• **PROBLEM TO SOLVE**
Transcribe exactly, please, the lines from the one containing "Device: [47,880,95,928] ->" through the end of the records below, and leave out the pictures.

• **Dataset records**
───

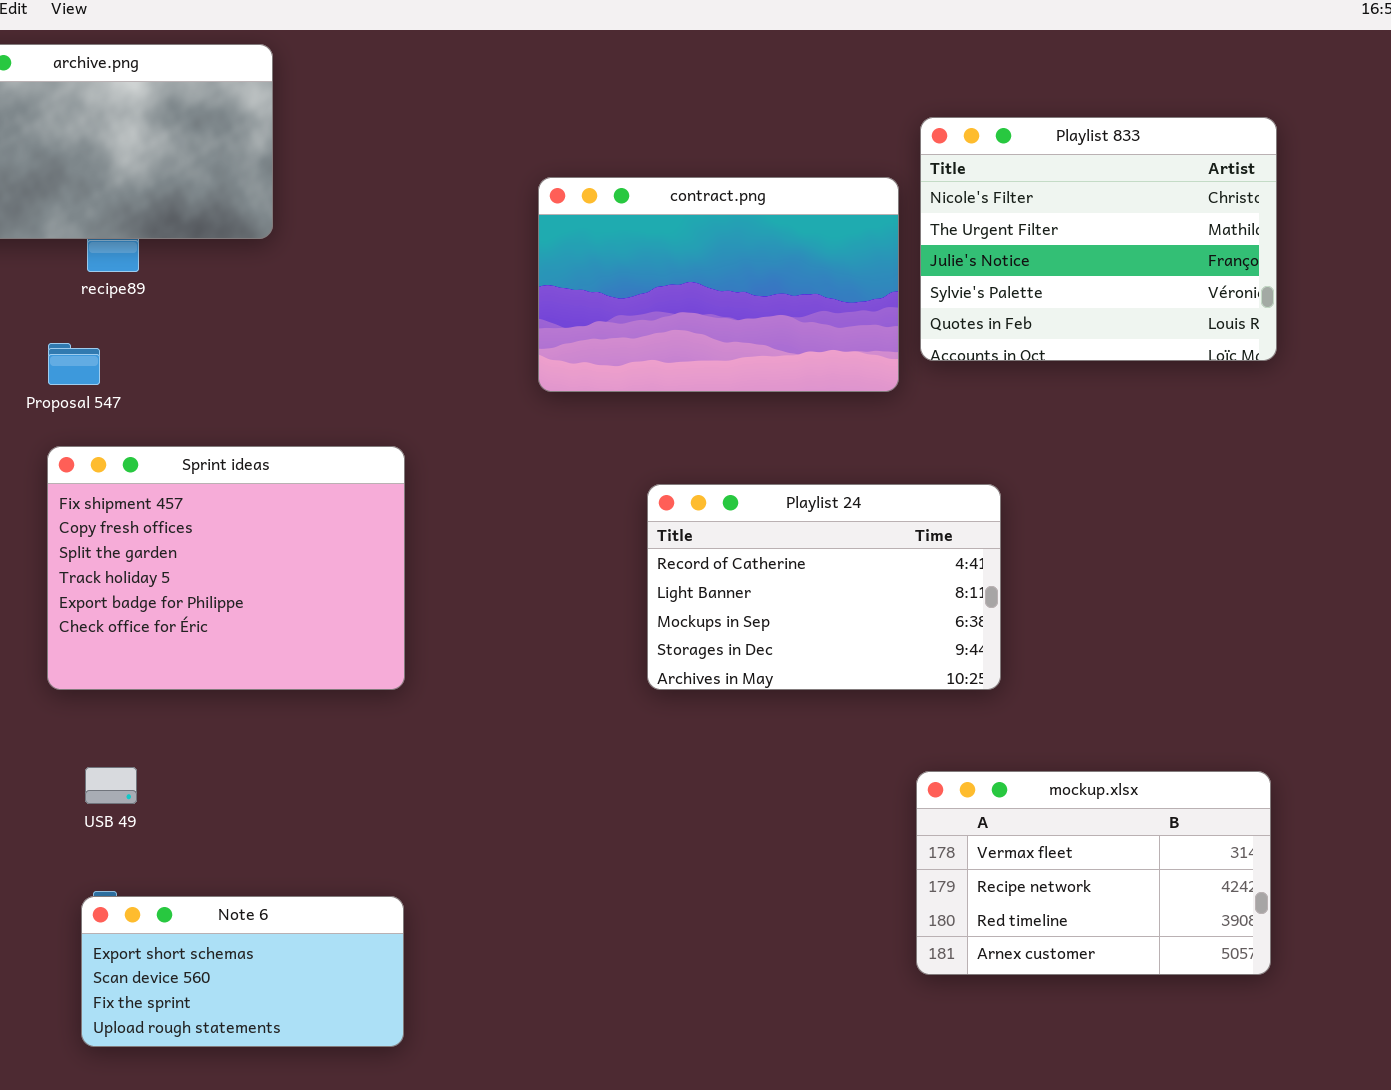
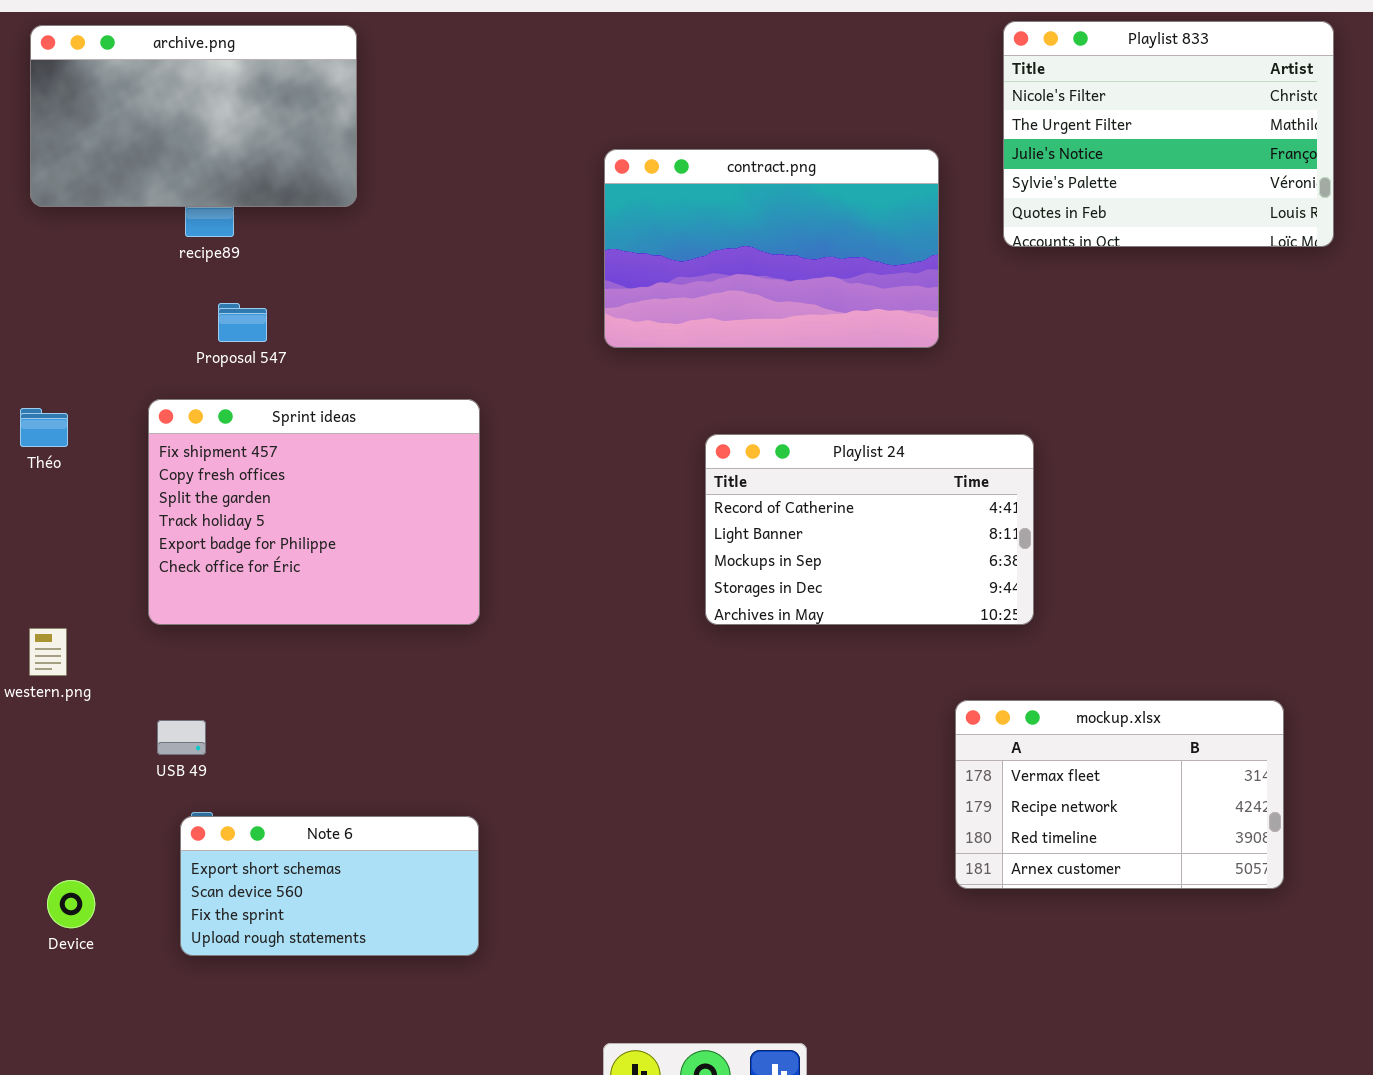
Playlist 833: [920,117,1277,361] -> [1003,21,1334,247], moved
Proposal 547: [48,343,100,385] -> [218,303,267,342], moved
USB 49: [85,767,137,804] -> [157,720,206,755], moved

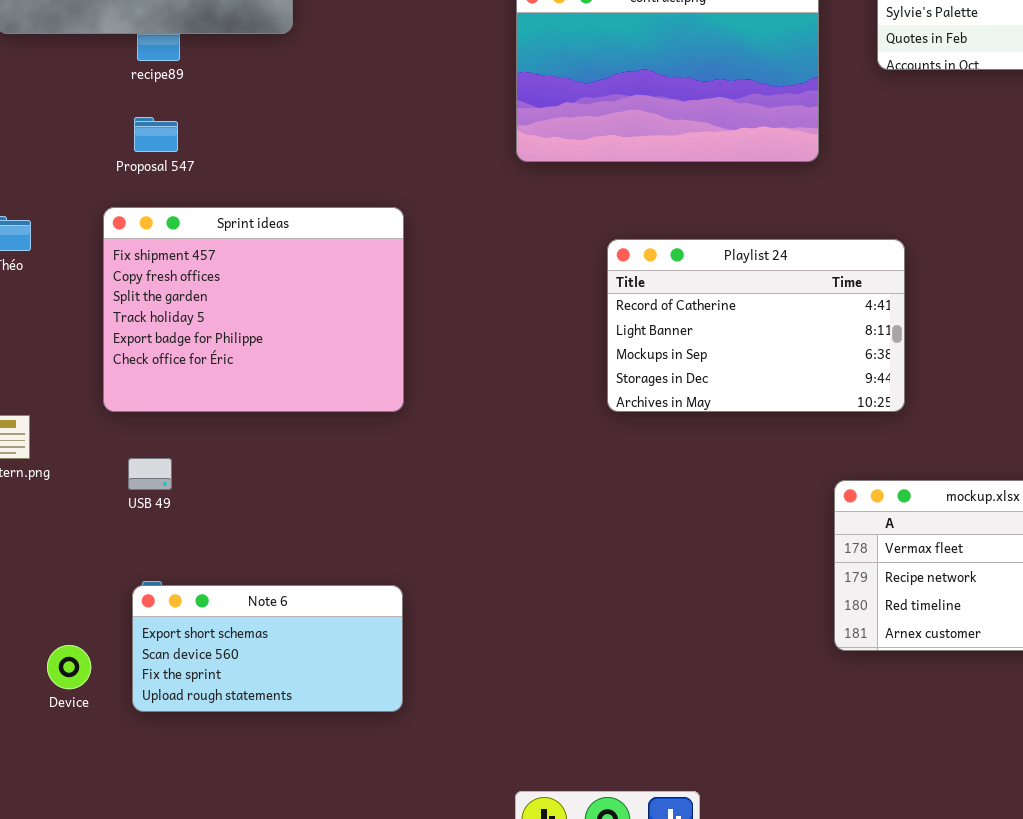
Proposal 547: [218,303,267,342] -> [134,117,178,152], moved
USB 49: [157,720,206,755] -> [128,458,172,490], moved
Device: [47,880,95,928] -> [47,645,91,689], moved

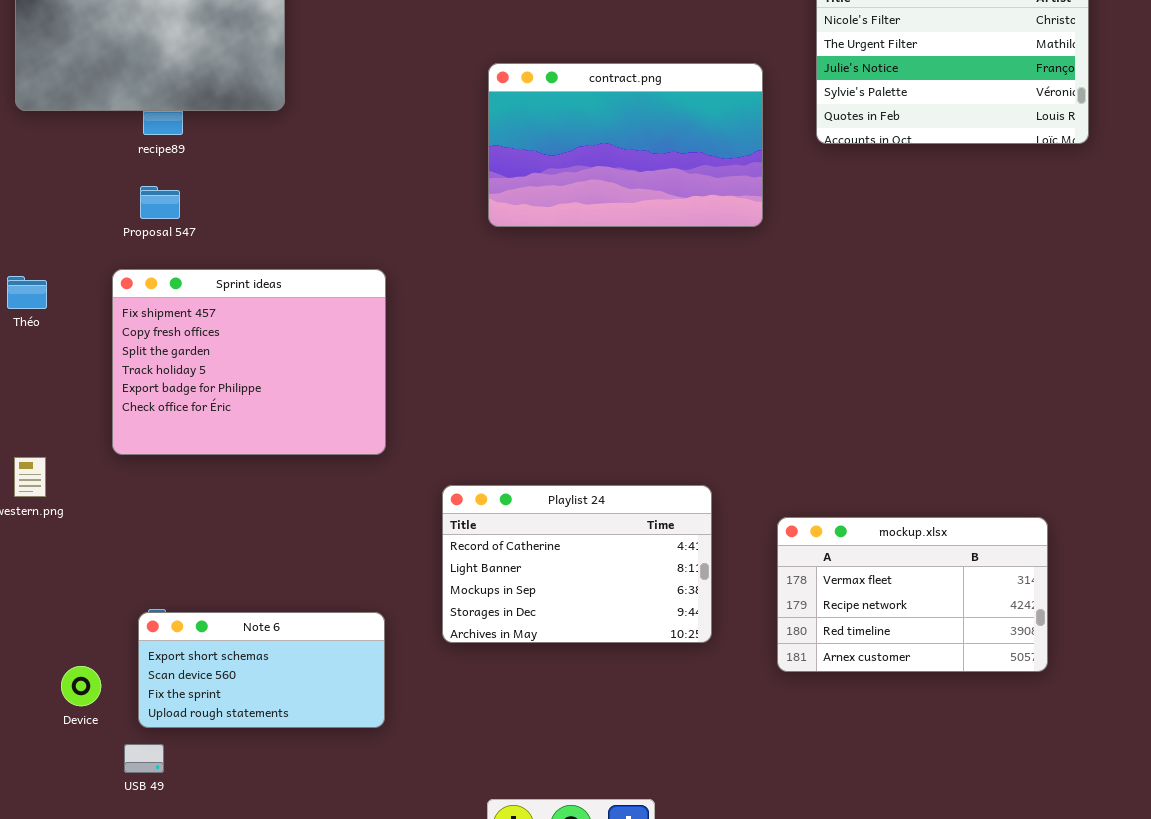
Playlist 24: [607,239,905,412] -> [442,485,712,643], moved
USB 49: [128,458,172,490] -> [124,744,164,773], moved

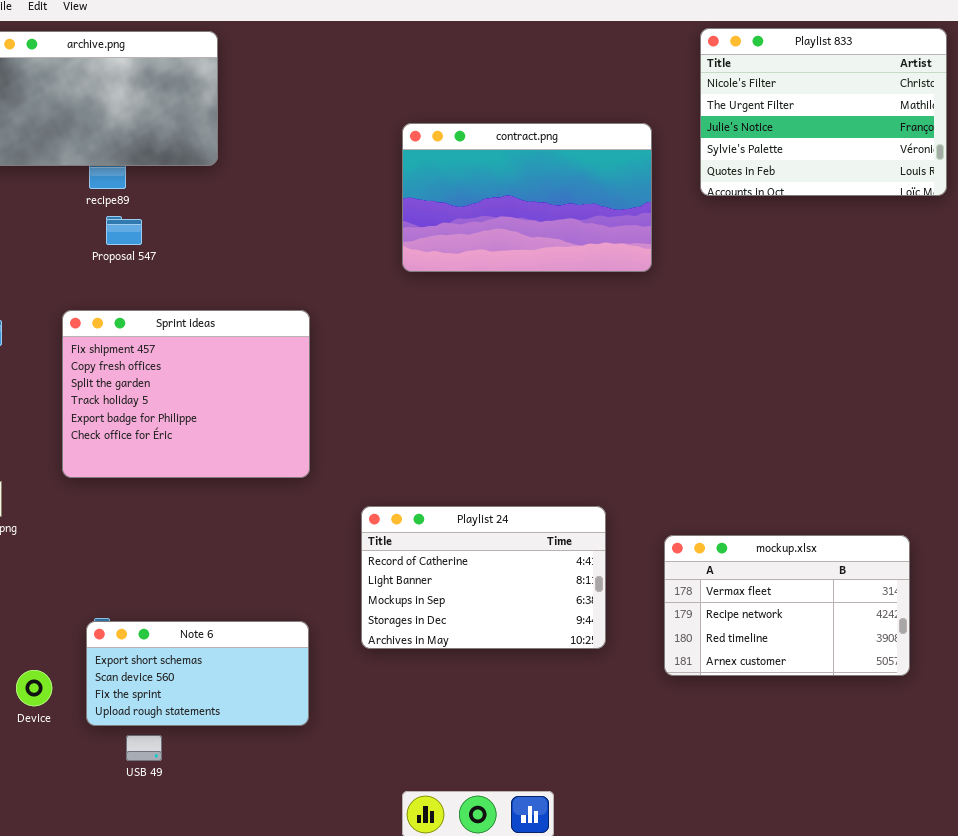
Proposal 547: [140,186,180,219] -> [106,216,142,245], moved
USB 49: [124,744,164,773] -> [126,735,162,761], moved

───

• **ANSWER TO THIS PROBLEM**
Device: [47,880,95,928] -> [47,645,91,689], moved

Playlist 24: [607,239,905,412] -> [442,485,712,643], moved
USB 49: [128,458,172,490] -> [124,744,164,773], moved

Proposal 547: [140,186,180,219] -> [106,216,142,245], moved
USB 49: [124,744,164,773] -> [126,735,162,761], moved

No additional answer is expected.